AIM OF THE TASK:
Lines that contain the string "brown" are the ones to list; copy all of them from the records.

------

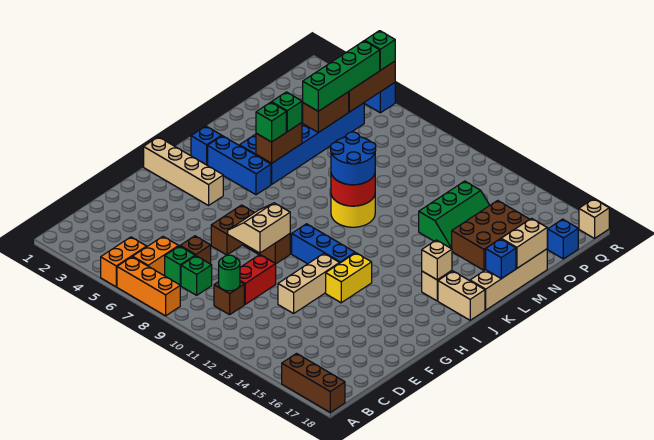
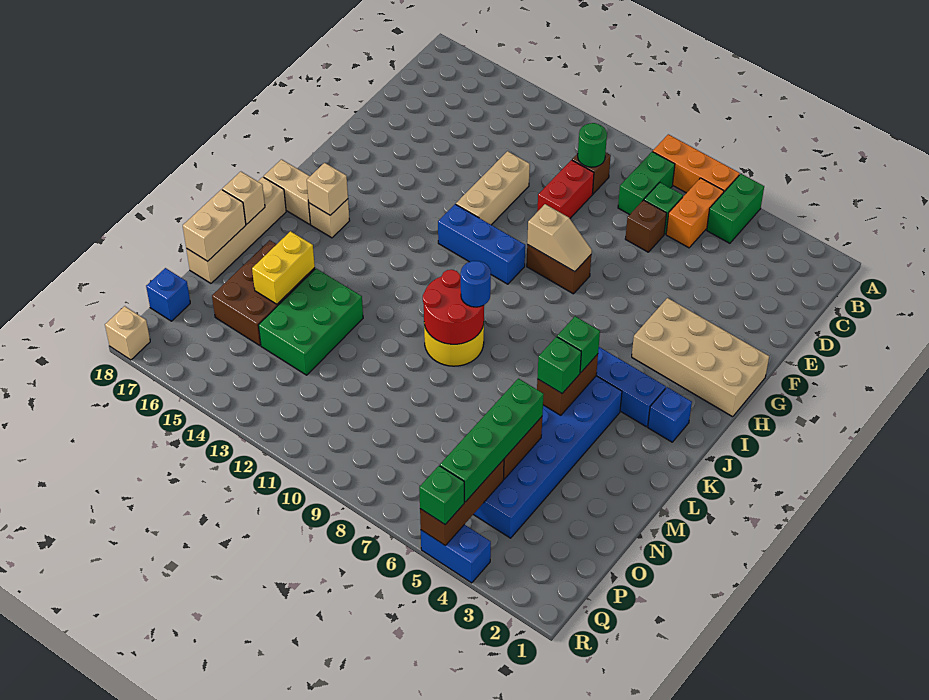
orange brick A5:B5 level 1 -> green brick A5:B5 level 1
brown brick A16:A18 level 1 -> none
green brick C8 level 1 -> green brick B8:C8 level 1
brown brick F7:G7 level 1 -> none
tan slope F8:G9 level 2 top 9 -> tan slope G8:G9 level 2 top 9
yellow brick G13:H13 level 1 -> yellow brick M15:N15 level 2
tan brick H1:H4 level 1 -> tan brick G1:H4 level 1
blue round brick K9:L10 level 3 -> blue round brick K9 level 3
blue brick L18 level 2 -> tan brick L18 level 2
green slope M13:O14 level 1 top 13 -> green brick M13:O14 level 1

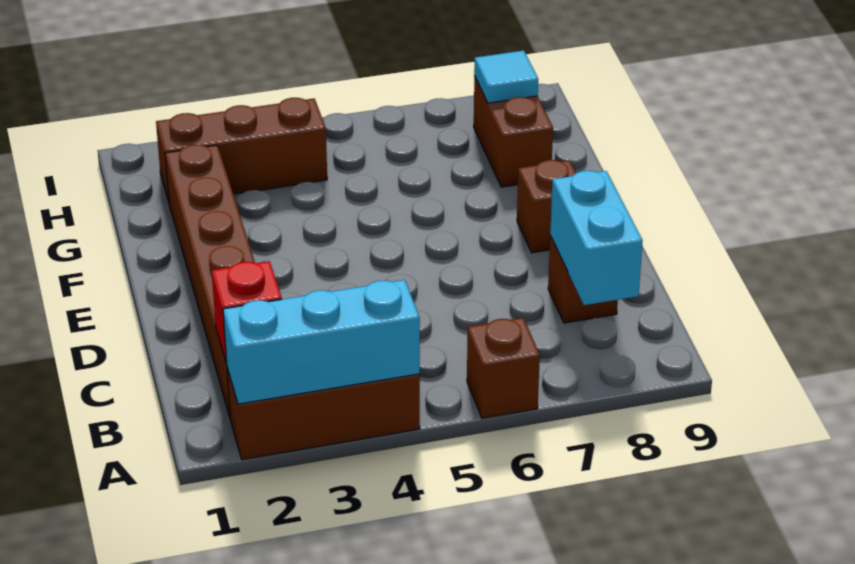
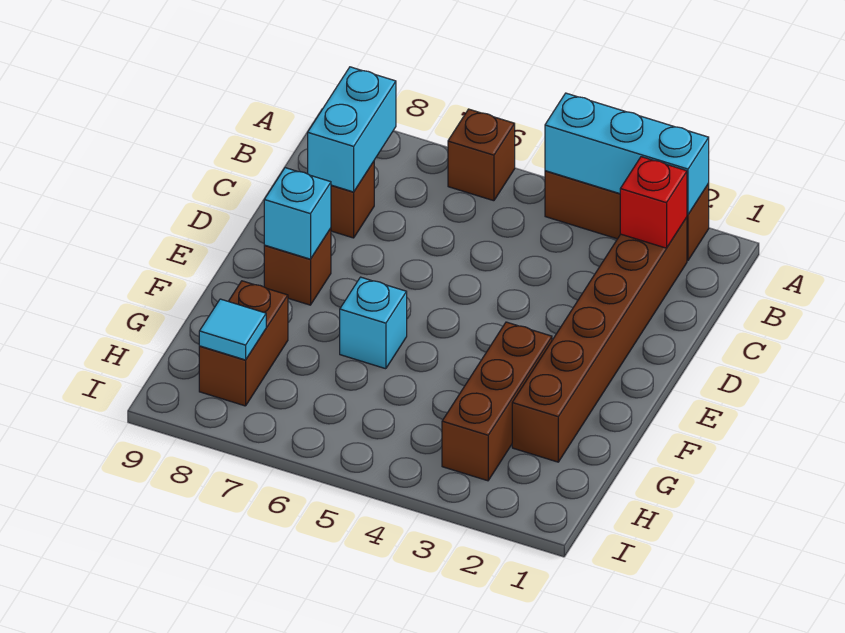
none -> cyan brick E8 level 2
none -> cyan brick F6 level 1
brown brick H2:H4 level 1 -> brown brick F3:H3 level 1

------

WRITTEN RESPONSE:
brown brick A16:A18 level 1 -> none
brown brick F7:G7 level 1 -> none
brown brick H2:H4 level 1 -> brown brick F3:H3 level 1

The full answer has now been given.